#### Data
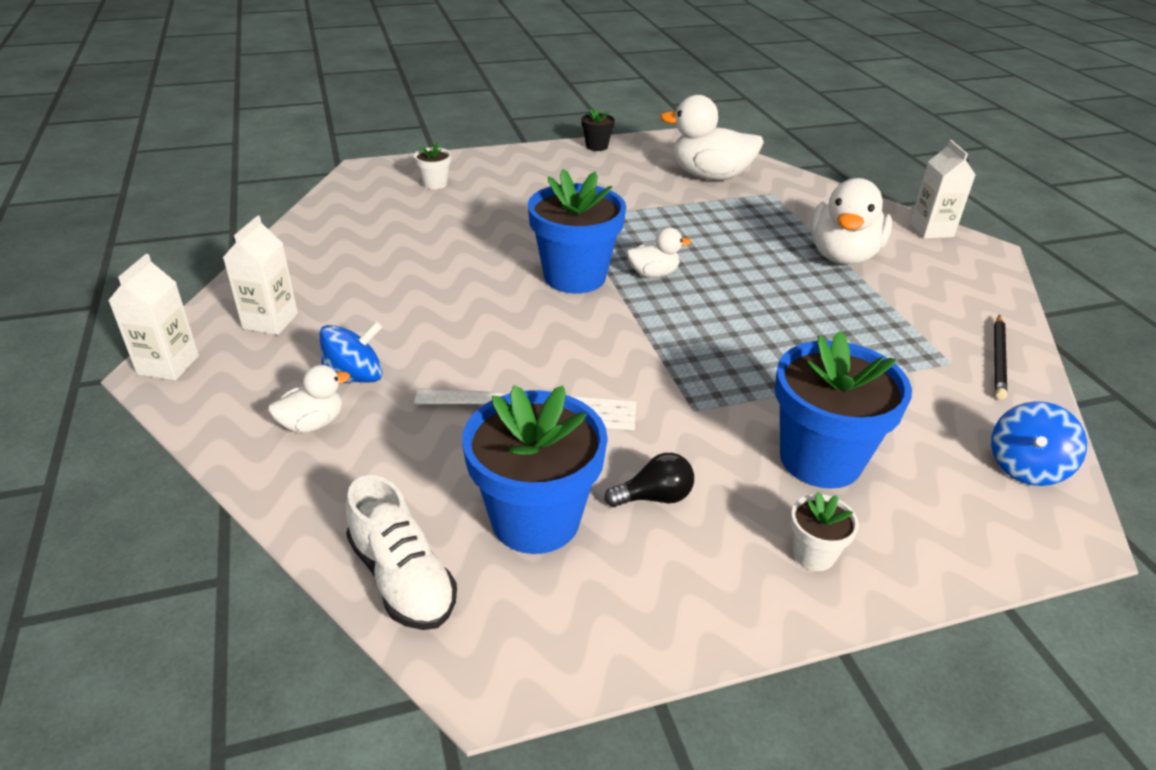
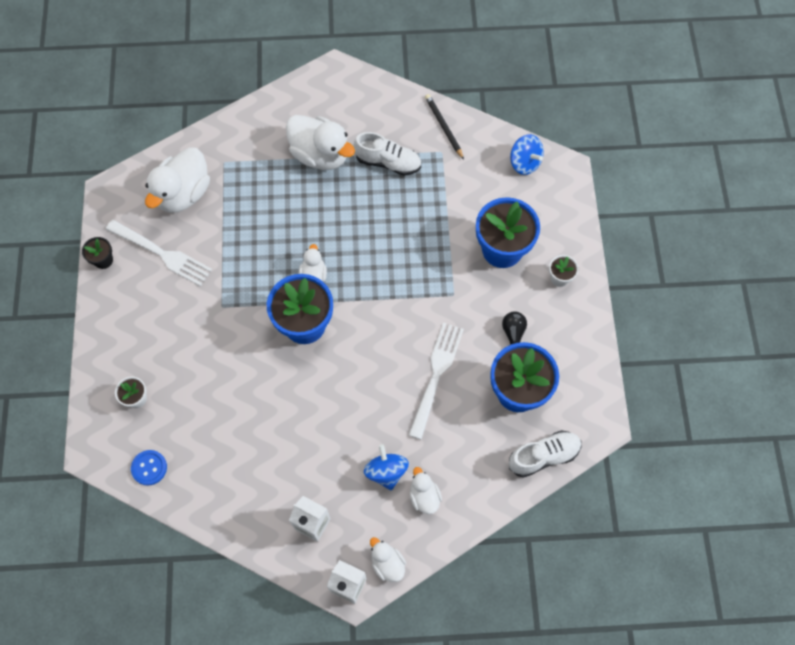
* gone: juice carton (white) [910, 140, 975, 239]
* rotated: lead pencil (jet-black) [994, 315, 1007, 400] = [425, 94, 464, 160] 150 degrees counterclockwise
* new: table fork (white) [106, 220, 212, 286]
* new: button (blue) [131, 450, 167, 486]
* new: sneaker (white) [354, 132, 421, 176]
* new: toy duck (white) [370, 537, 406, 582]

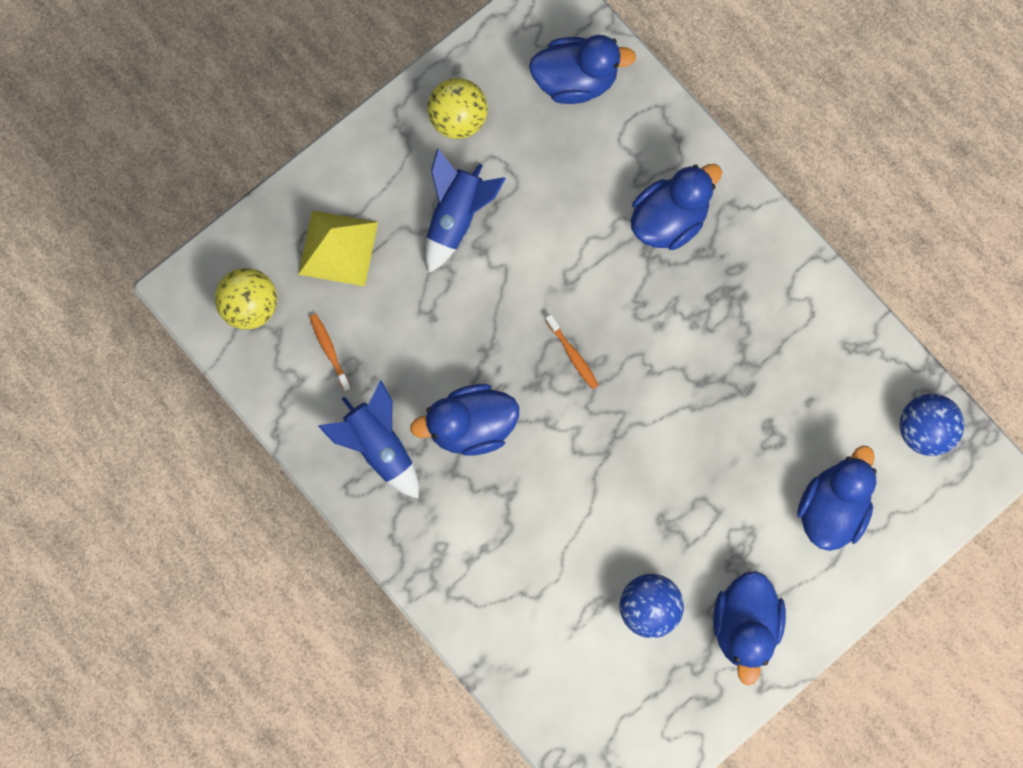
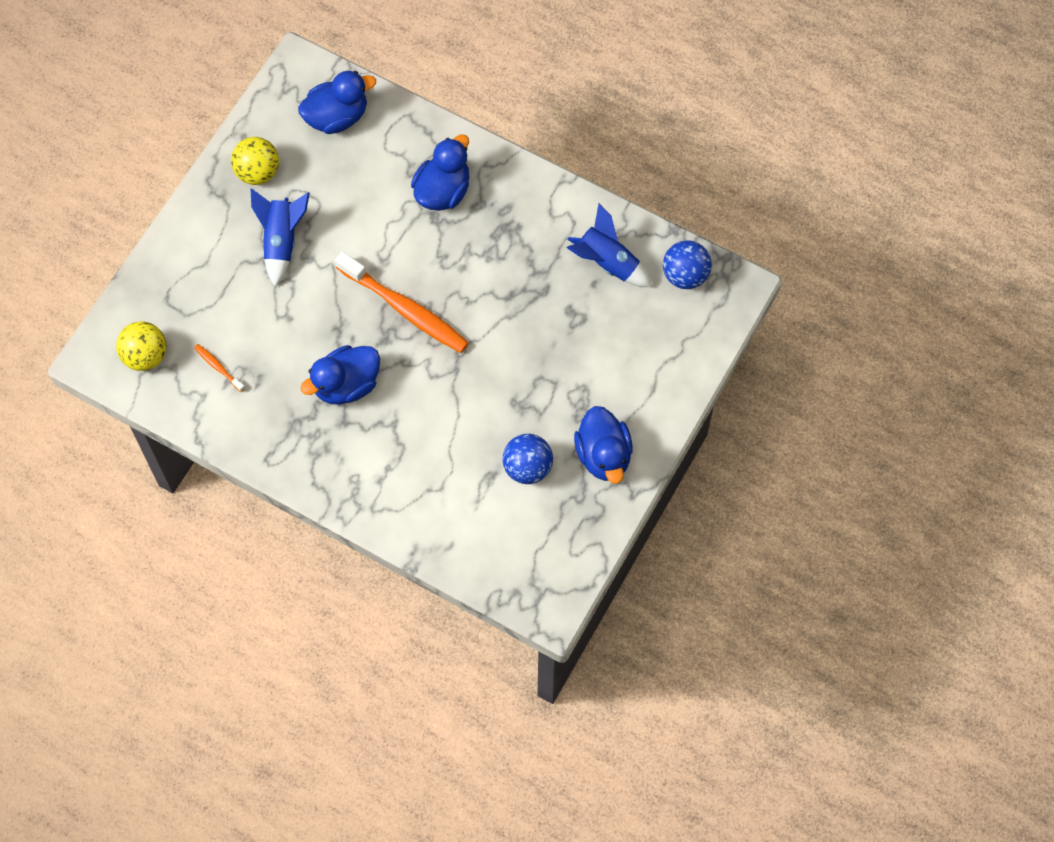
* gone: pyramid shape (bright yellow) [298, 210, 378, 286]
* shifted: spaceship (blue) [318, 380, 419, 498] to [567, 204, 652, 287]
* scaled: dental brush (orange) [545, 314, 598, 389] = [335, 252, 469, 353] x2.33
* gone: toy duck (blue) [797, 446, 877, 551]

#### The problem
This task calls for restating, word for word, each line from the line holding "132, 421, 176]" through the end of the material, pictures left out.

#### Task output
* new: sneaker (white) [354, 132, 421, 176]
* new: toy duck (white) [370, 537, 406, 582]

* gone: pyramid shape (bright yellow) [298, 210, 378, 286]
* shifted: spaceship (blue) [318, 380, 419, 498] to [567, 204, 652, 287]
* scaled: dental brush (orange) [545, 314, 598, 389] = [335, 252, 469, 353] x2.33
* gone: toy duck (blue) [797, 446, 877, 551]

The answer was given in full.